» What you should do
With the exception of the pictures, transcribe the entire listing exactly.
======== Data below ========
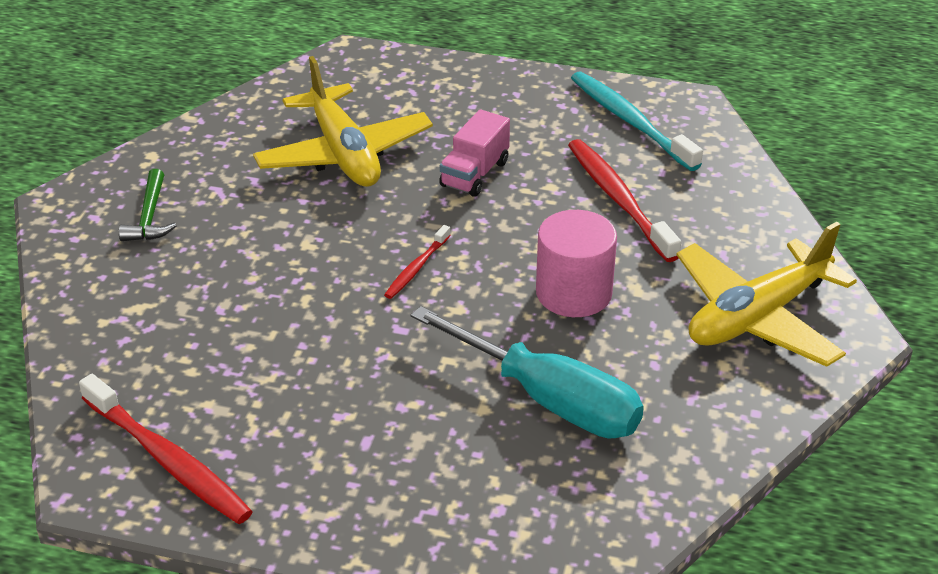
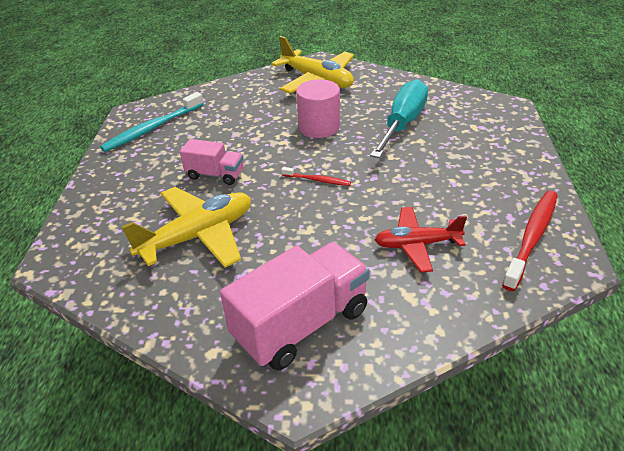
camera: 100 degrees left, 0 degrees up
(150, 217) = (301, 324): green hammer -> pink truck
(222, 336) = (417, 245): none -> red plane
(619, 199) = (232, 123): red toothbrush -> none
========
» Solution for this task
camera: 100 degrees left, 0 degrees up
(150, 217) = (301, 324): green hammer -> pink truck
(222, 336) = (417, 245): none -> red plane
(619, 199) = (232, 123): red toothbrush -> none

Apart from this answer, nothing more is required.